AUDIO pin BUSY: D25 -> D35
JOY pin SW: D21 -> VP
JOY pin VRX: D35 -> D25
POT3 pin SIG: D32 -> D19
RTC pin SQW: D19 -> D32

--

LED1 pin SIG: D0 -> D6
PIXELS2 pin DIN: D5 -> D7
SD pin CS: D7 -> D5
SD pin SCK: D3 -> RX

EXERCISE OBJECTIVE:
Look back at the entries above and repeat, unchanged, every line from the line holding "JOY pin VRX: D35 -> D25" through the line holding "RTC pin SQW: D19 -> D32".

WRITTEN ANSWER:
JOY pin VRX: D35 -> D25
POT3 pin SIG: D32 -> D19
RTC pin SQW: D19 -> D32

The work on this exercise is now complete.